◆ **Your instructions**
Select, from the data, each line where "cyan" occurs.

◆ **Source data**
Content starts
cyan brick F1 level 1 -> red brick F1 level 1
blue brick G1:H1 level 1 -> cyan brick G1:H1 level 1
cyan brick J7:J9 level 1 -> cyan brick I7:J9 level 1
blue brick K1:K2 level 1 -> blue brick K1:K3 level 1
Content ends
Content starts
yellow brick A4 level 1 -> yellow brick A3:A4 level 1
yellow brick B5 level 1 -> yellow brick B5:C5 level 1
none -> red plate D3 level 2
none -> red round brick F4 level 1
Content ends
◆ **Written answer**
cyan brick F1 level 1 -> red brick F1 level 1
blue brick G1:H1 level 1 -> cyan brick G1:H1 level 1
cyan brick J7:J9 level 1 -> cyan brick I7:J9 level 1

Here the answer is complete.